LISTED RECORDS:
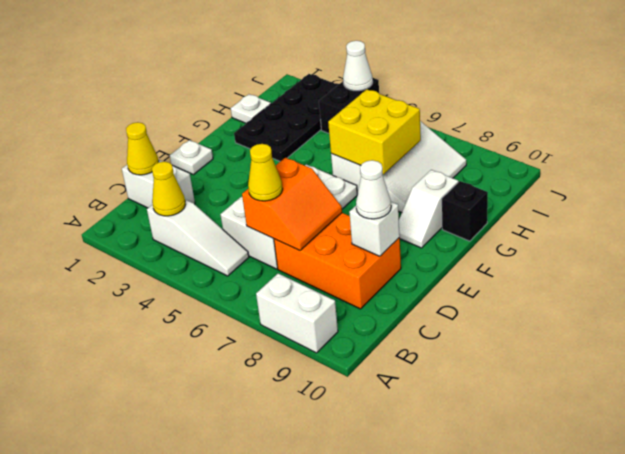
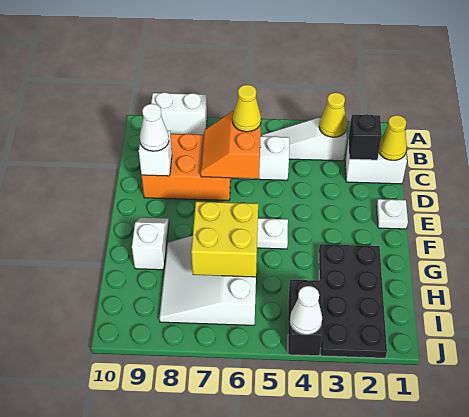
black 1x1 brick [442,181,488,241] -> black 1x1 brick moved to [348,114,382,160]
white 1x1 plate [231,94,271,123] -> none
==
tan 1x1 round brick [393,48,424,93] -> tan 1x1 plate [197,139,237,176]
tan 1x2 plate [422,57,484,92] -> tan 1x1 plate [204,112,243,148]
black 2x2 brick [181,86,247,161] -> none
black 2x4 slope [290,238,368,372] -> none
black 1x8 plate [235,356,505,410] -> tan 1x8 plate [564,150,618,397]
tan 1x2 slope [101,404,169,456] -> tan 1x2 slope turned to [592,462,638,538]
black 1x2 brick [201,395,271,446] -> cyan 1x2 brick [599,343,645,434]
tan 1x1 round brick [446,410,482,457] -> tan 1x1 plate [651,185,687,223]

WHAT IS REQUIRED: Output the lines above between the one holding "tan 1x1 round brick [393,48,424,93]" and the one holding "black 1x8 plate", inclusive, with nothing before or after them.

RESULT OF THIS TASK:
tan 1x1 round brick [393,48,424,93] -> tan 1x1 plate [197,139,237,176]
tan 1x2 plate [422,57,484,92] -> tan 1x1 plate [204,112,243,148]
black 2x2 brick [181,86,247,161] -> none
black 2x4 slope [290,238,368,372] -> none
black 1x8 plate [235,356,505,410] -> tan 1x8 plate [564,150,618,397]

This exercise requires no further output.